> PROVIDED INFORMATION
-=-=-=-=-
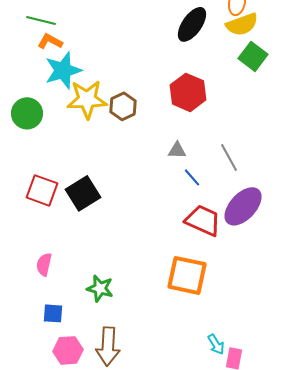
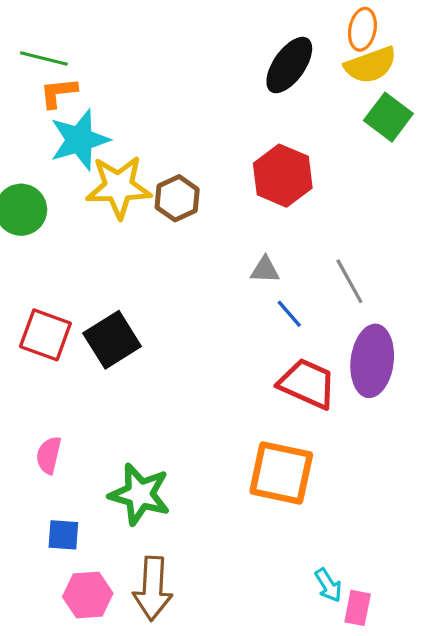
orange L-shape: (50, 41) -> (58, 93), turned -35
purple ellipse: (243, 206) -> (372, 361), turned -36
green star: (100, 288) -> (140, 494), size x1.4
-=-=-=-=-
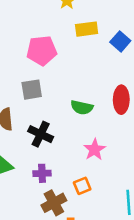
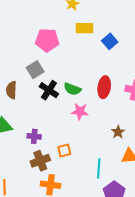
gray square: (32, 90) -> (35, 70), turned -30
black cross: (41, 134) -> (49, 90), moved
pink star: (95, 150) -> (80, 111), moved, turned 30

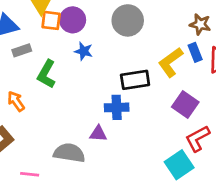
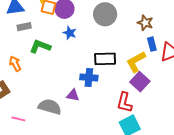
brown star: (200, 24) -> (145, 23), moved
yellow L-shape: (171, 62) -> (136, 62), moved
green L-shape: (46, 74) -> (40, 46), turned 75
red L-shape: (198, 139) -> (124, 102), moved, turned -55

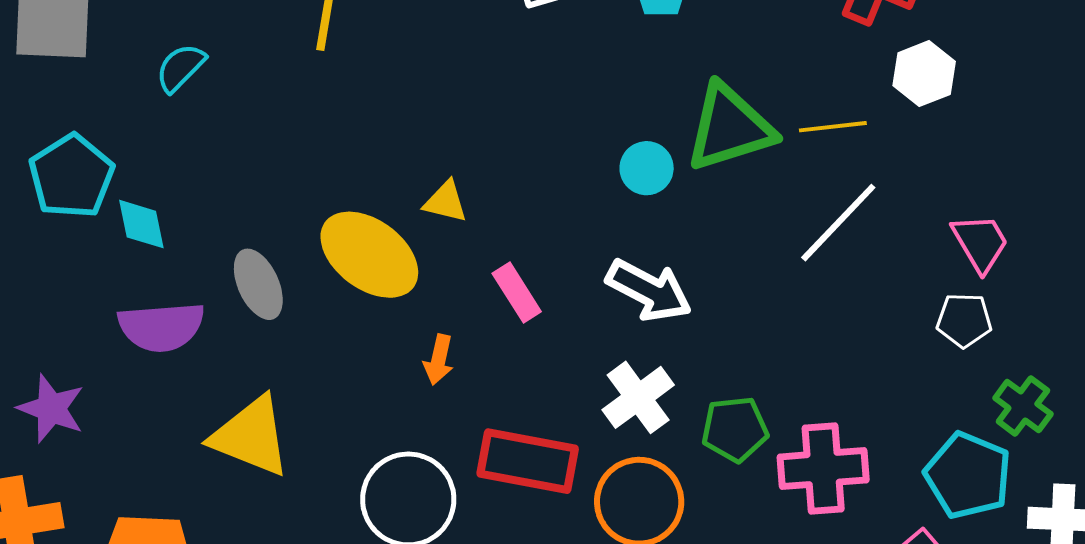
-=-=-=-=-
> WHAT TO WORK ON
Give again, exactly as written above, each line from the one that has "gray square: (32, 90) -> (35, 70), turned -30" to the one that has "red L-shape: (198, 139)", both included; omit the pictures.

> SOLUTION
gray square: (32, 90) -> (35, 70), turned -30
black cross: (41, 134) -> (49, 90), moved
pink star: (95, 150) -> (80, 111), moved, turned 30

brown star: (200, 24) -> (145, 23), moved
yellow L-shape: (171, 62) -> (136, 62), moved
green L-shape: (46, 74) -> (40, 46), turned 75
red L-shape: (198, 139) -> (124, 102), moved, turned -55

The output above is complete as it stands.